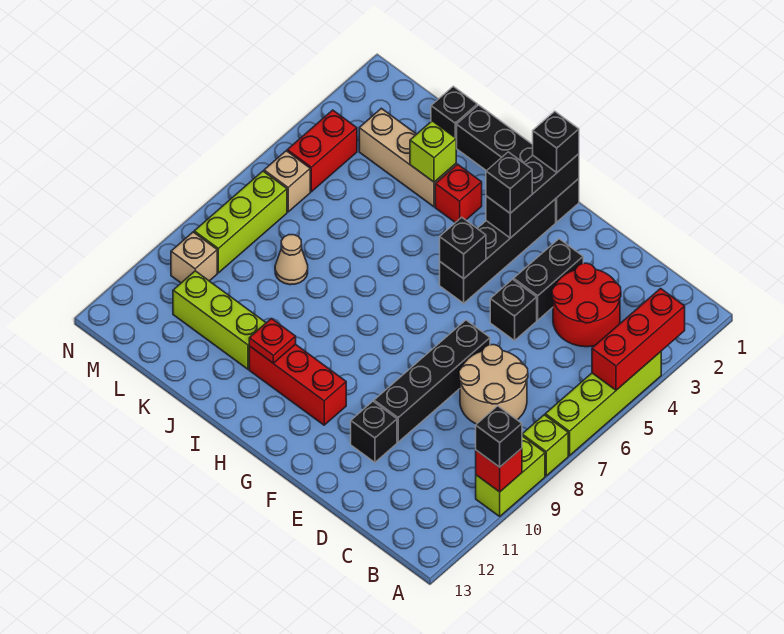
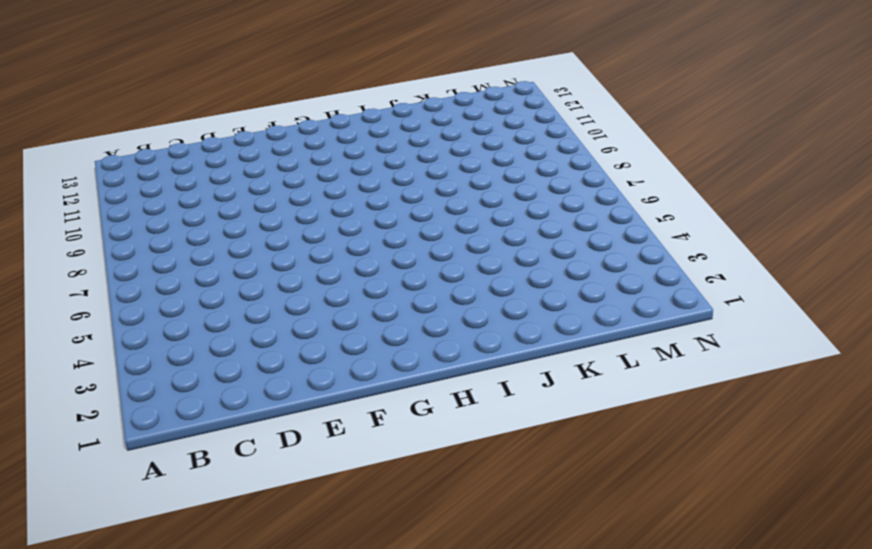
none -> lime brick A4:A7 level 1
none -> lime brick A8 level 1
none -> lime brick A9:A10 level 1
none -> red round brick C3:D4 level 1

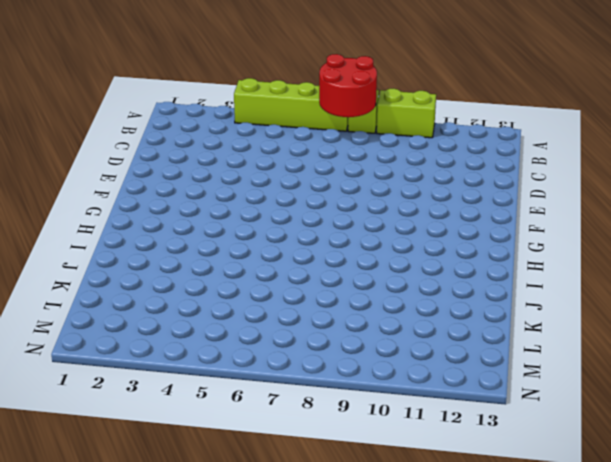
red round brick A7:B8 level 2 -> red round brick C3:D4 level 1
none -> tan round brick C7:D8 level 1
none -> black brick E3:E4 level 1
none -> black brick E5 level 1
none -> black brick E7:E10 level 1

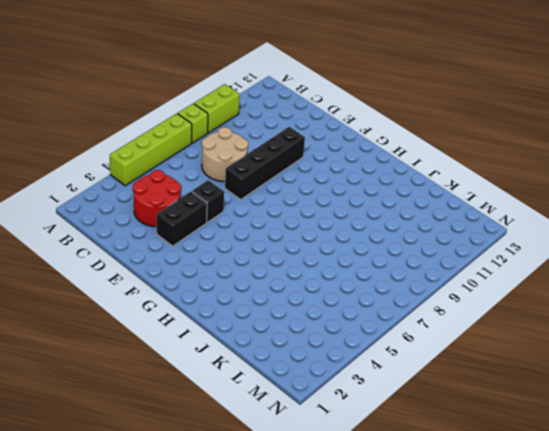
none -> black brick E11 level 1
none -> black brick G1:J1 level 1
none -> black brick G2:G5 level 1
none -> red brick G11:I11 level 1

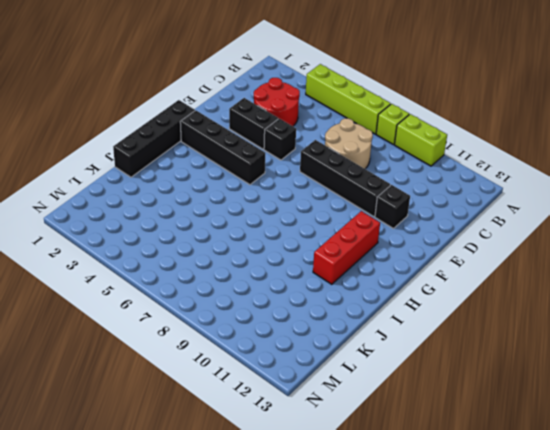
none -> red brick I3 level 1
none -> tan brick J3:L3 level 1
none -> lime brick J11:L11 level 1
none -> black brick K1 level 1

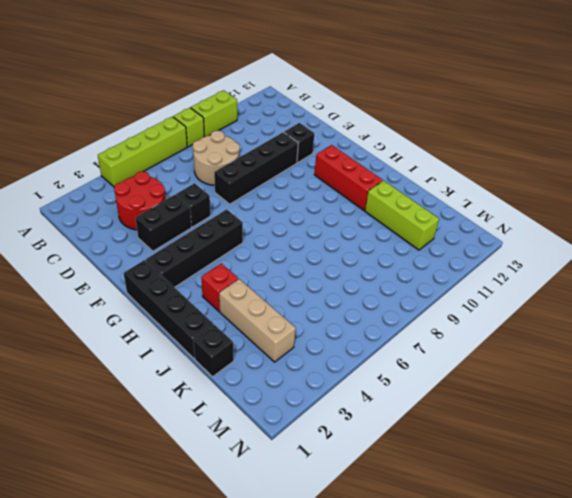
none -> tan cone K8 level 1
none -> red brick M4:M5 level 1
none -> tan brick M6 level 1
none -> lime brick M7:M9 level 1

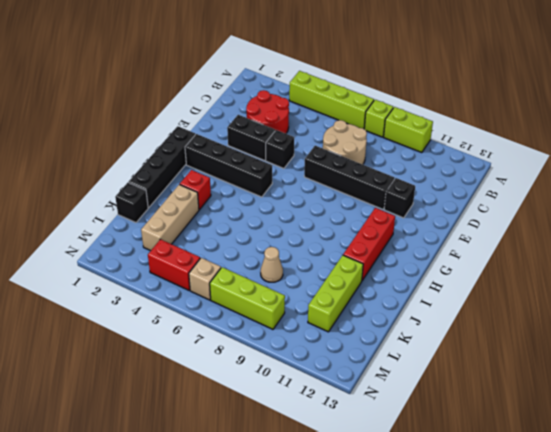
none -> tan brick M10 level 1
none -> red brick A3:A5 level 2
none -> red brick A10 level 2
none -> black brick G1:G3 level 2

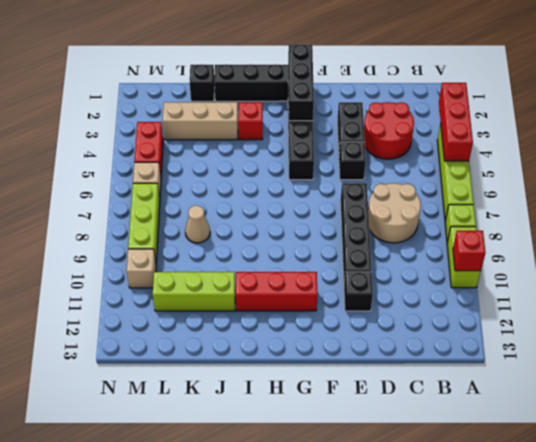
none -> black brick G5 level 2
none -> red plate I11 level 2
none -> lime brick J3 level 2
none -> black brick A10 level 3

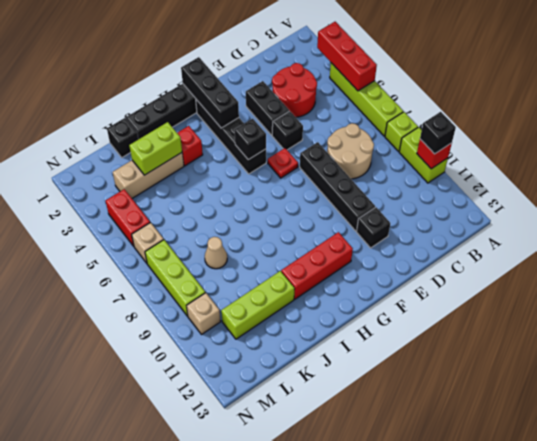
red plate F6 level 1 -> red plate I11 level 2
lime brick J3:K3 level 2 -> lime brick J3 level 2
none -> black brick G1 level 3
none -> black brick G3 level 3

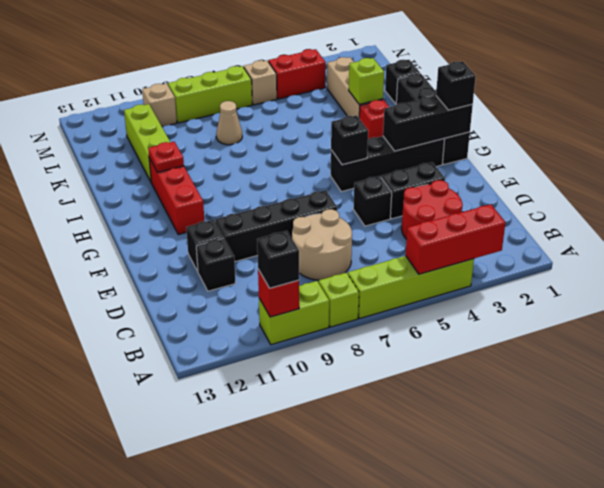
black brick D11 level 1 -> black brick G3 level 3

____________________

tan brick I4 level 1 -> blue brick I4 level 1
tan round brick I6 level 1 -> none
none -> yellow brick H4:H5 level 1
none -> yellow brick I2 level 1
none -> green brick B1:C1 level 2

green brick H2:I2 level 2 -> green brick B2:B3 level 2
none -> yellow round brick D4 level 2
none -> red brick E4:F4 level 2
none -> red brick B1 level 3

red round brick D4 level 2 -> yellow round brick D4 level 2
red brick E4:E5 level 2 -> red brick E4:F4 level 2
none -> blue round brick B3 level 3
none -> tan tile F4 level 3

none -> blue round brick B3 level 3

____________________

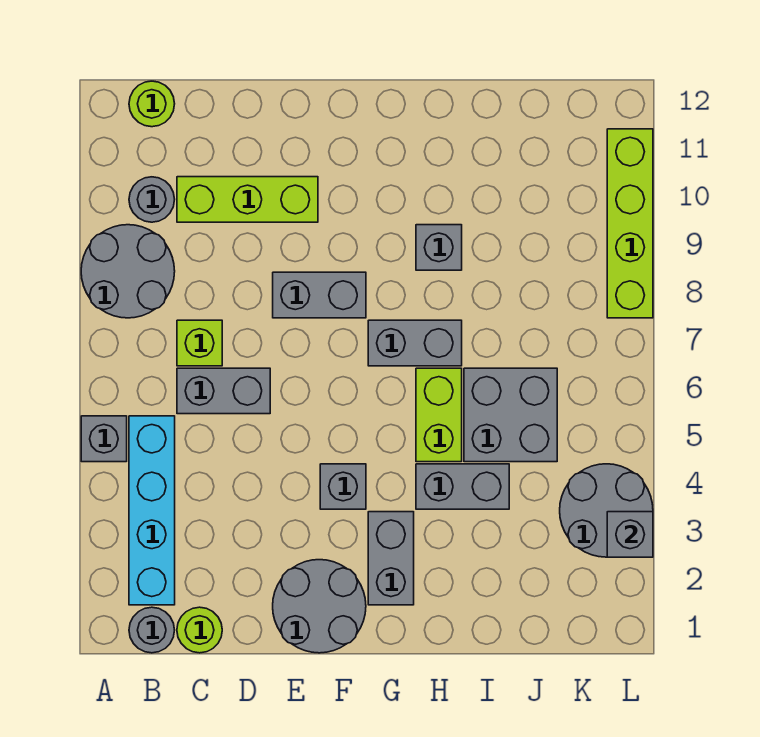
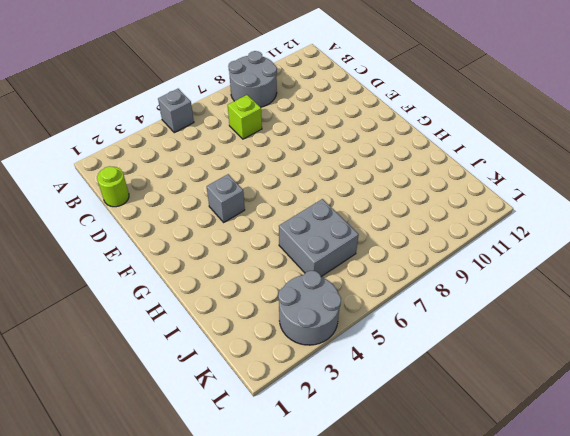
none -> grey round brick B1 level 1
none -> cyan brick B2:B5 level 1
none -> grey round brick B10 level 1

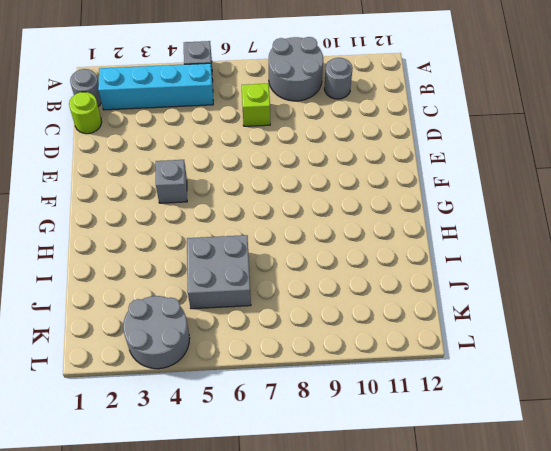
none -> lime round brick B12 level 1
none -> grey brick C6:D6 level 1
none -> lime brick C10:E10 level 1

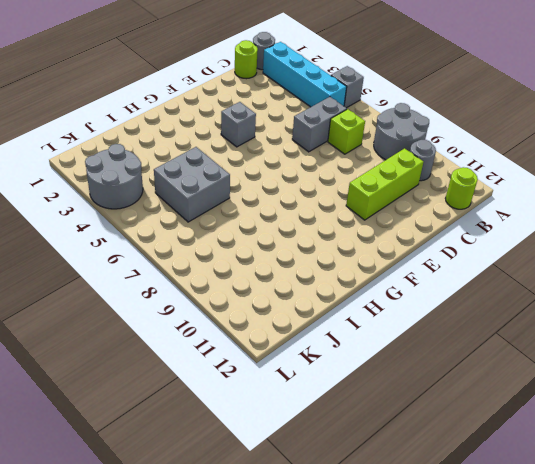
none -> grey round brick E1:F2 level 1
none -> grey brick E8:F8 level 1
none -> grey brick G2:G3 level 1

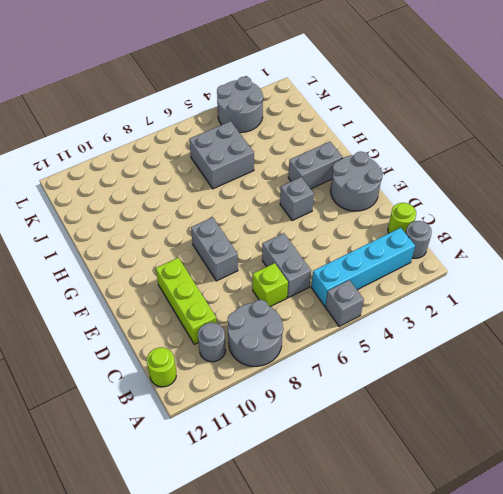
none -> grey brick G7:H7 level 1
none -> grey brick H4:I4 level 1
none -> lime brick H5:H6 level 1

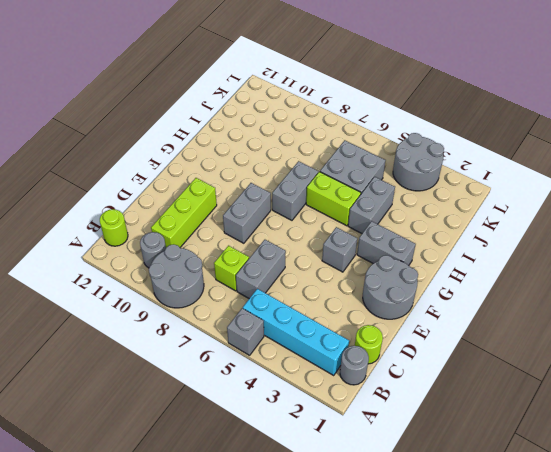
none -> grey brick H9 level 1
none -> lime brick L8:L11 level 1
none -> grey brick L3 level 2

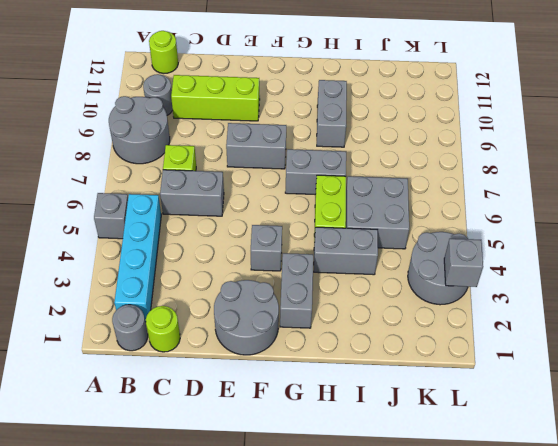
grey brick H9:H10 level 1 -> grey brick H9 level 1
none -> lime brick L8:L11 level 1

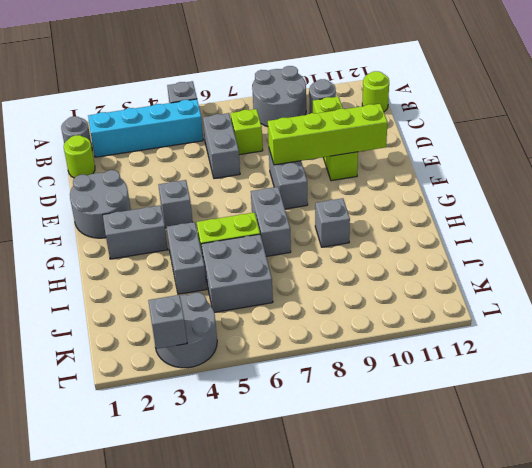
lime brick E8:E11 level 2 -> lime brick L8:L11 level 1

____________________

■ **Task objective**:
Copy word for word only the lines above from the one with "red plate F6 level 1 -> red plate I11 level 2" through the one with "black brick D11". Leave pictures out.

■ **Written solution**:
red plate F6 level 1 -> red plate I11 level 2
lime brick J3:K3 level 2 -> lime brick J3 level 2
none -> black brick G1 level 3
none -> black brick G3 level 3

black brick D11 level 1 -> black brick G3 level 3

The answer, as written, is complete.